** Exercise objective **
In the records below, find the line containing "45 degrees counterclockwise" and repeat it and every line after it exactly, without pictures.

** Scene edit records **
====================

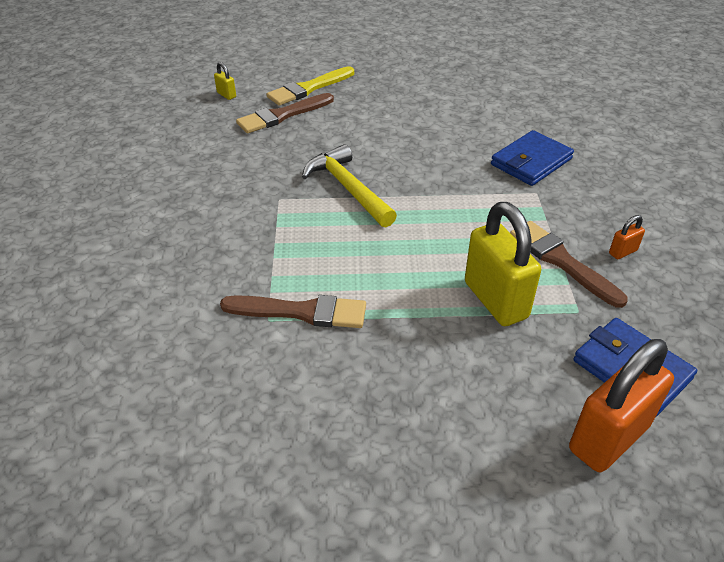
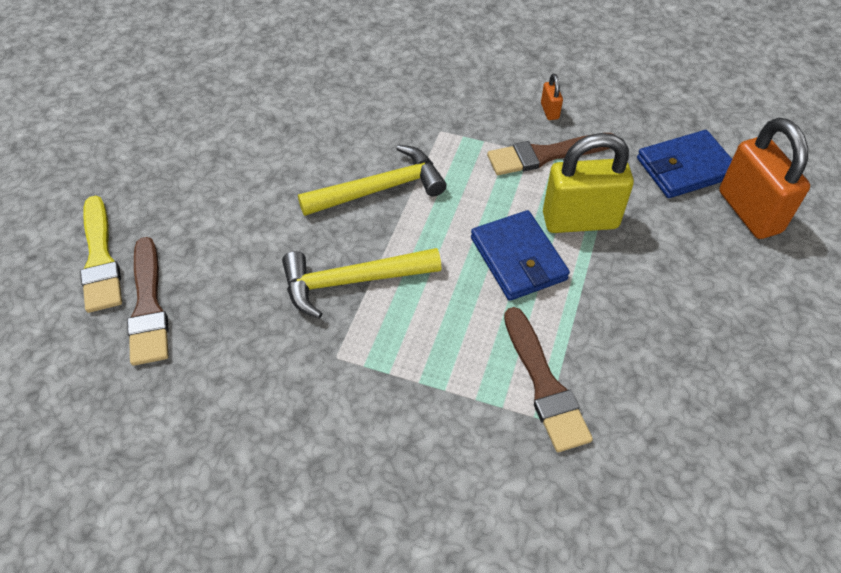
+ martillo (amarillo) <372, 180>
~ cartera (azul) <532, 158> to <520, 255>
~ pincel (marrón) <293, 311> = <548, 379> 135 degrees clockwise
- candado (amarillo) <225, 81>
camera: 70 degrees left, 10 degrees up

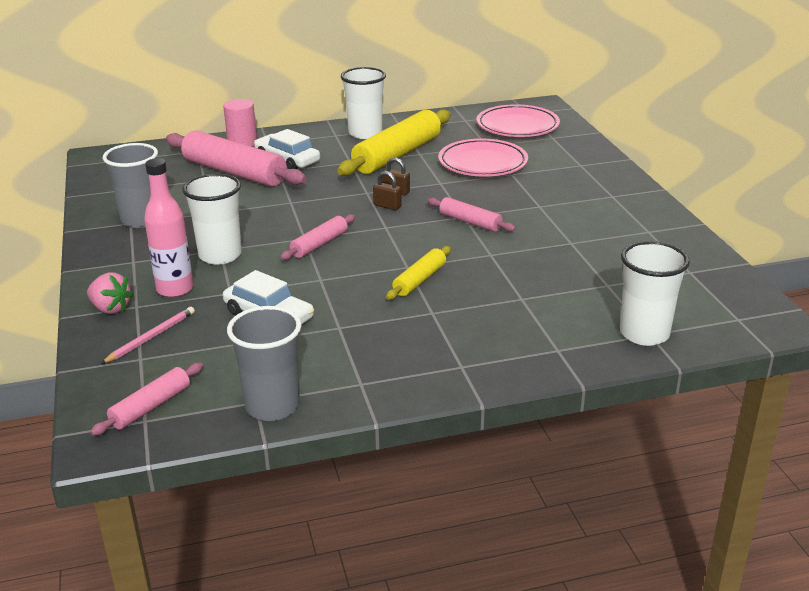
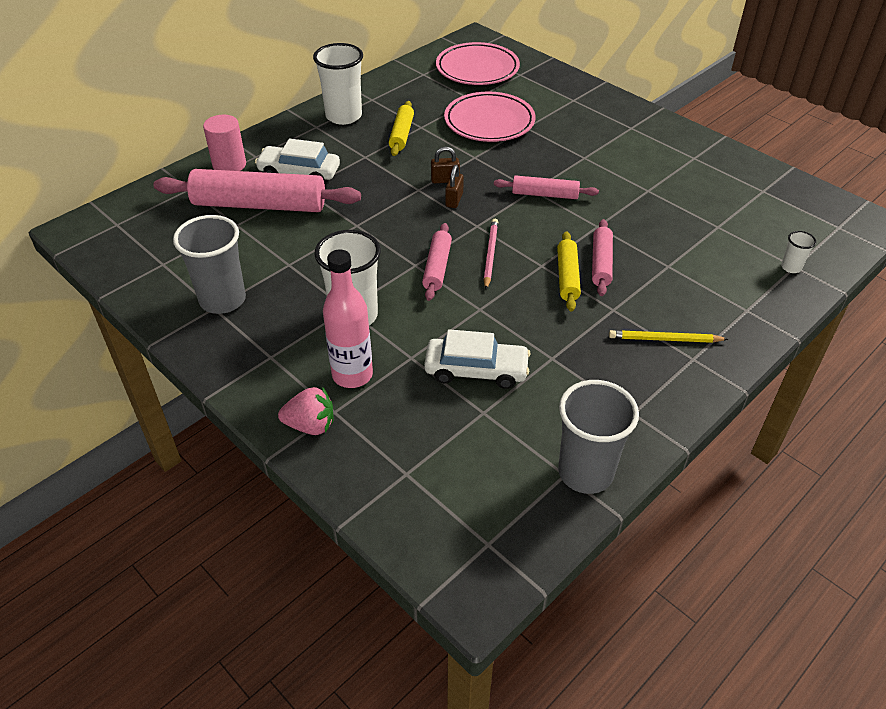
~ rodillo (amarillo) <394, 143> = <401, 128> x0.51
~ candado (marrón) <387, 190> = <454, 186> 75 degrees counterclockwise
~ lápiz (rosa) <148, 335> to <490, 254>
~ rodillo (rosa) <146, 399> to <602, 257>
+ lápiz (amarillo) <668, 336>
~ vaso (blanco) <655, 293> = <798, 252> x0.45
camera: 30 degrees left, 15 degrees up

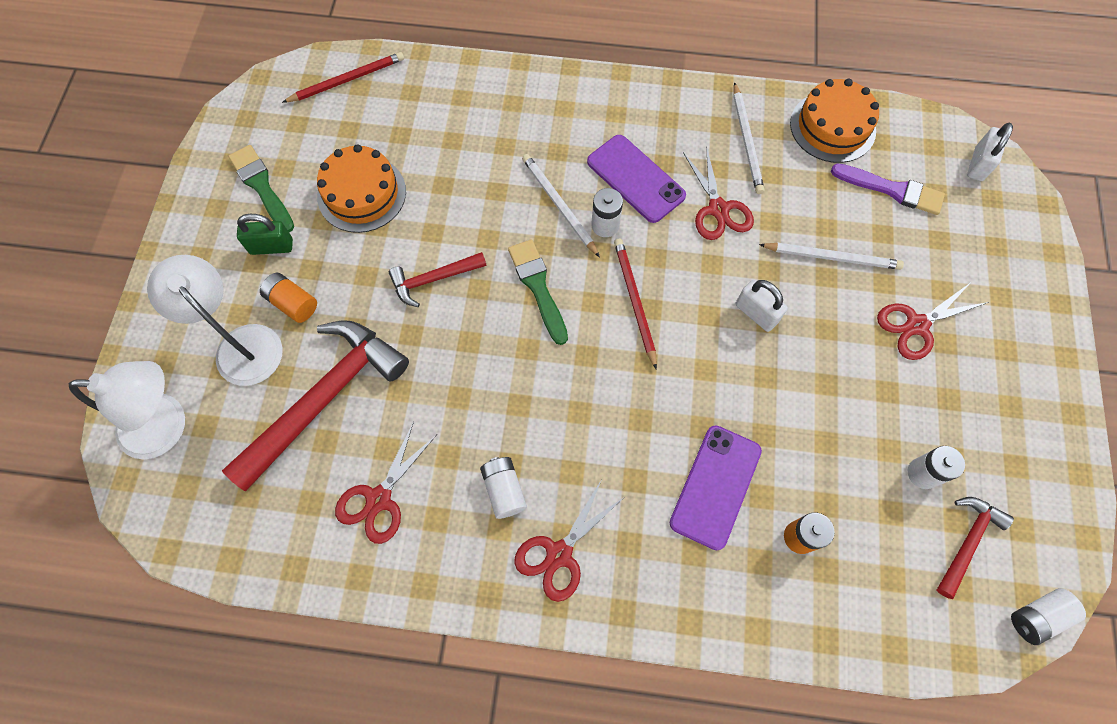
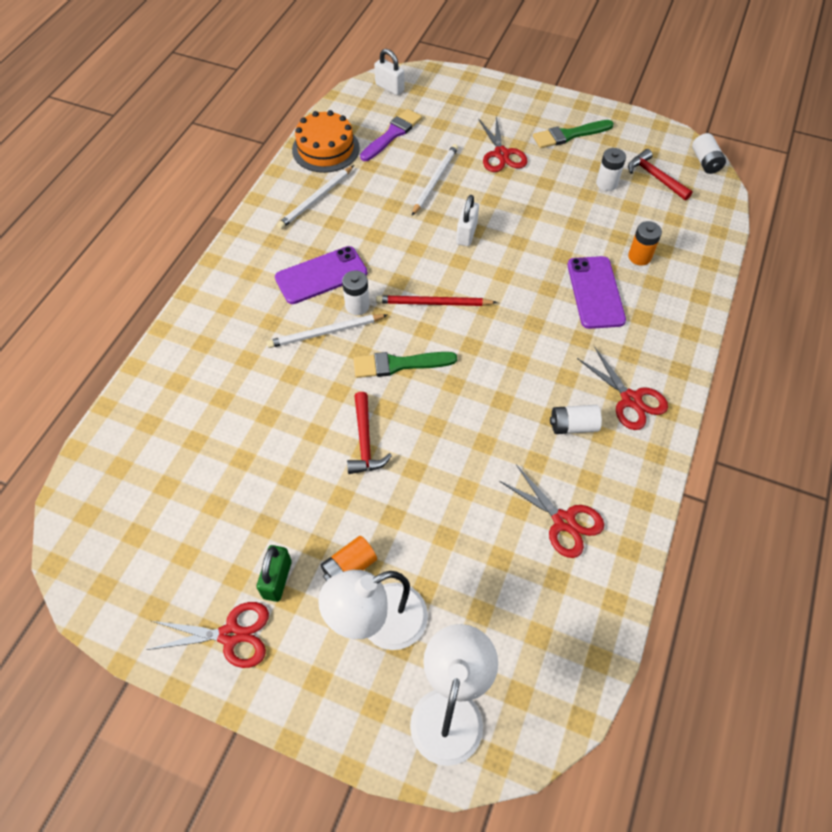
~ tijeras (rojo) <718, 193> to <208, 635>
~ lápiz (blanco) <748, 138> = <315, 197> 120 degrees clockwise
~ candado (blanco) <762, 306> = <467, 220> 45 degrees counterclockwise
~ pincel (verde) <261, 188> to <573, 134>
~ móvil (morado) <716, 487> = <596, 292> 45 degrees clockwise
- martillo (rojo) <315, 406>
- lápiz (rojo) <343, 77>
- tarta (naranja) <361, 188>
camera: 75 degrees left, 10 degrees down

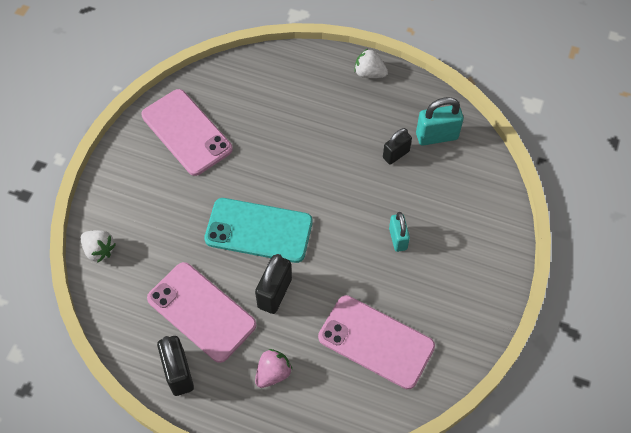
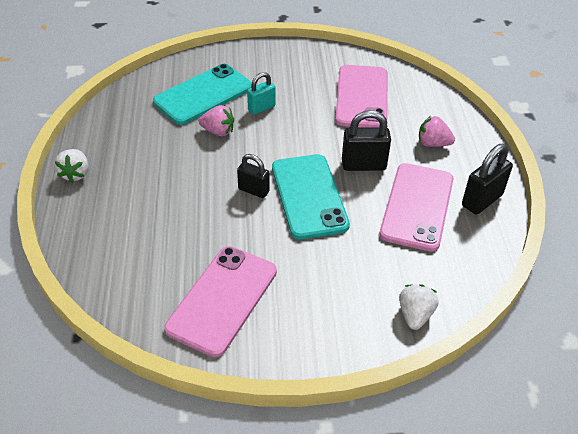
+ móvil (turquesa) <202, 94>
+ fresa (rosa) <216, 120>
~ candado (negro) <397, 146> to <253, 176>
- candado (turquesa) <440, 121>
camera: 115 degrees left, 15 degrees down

====================

** Answer for the task **
~ candado (blanco) <762, 306> = <467, 220> 45 degrees counterclockwise
~ pincel (verde) <261, 188> to <573, 134>
~ móvil (morado) <716, 487> = <596, 292> 45 degrees clockwise
- martillo (rojo) <315, 406>
- lápiz (rojo) <343, 77>
- tarta (naranja) <361, 188>
camera: 75 degrees left, 10 degrees down

+ móvil (turquesa) <202, 94>
+ fresa (rosa) <216, 120>
~ candado (negro) <397, 146> to <253, 176>
- candado (turquesa) <440, 121>
camera: 115 degrees left, 15 degrees down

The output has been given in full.